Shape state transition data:
+ + + + + + +
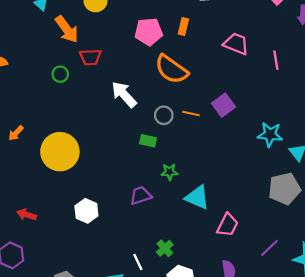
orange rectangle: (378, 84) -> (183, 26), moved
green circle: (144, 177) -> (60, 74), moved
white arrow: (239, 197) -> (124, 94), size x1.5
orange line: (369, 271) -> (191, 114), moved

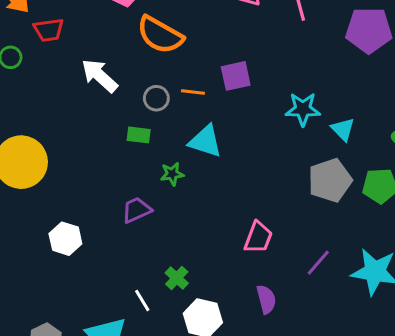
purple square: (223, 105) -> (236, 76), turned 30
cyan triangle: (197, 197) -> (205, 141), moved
+ + + + + + +
Problem to solve
Leave the pictures out, and retype exactly the lines from the one containing "orange line: (369, 271) -> (191, 114), moved" through the last line of the entries above, both included.

Reply
orange line: (369, 271) -> (191, 114), moved

purple square: (223, 105) -> (236, 76), turned 30
cyan triangle: (197, 197) -> (205, 141), moved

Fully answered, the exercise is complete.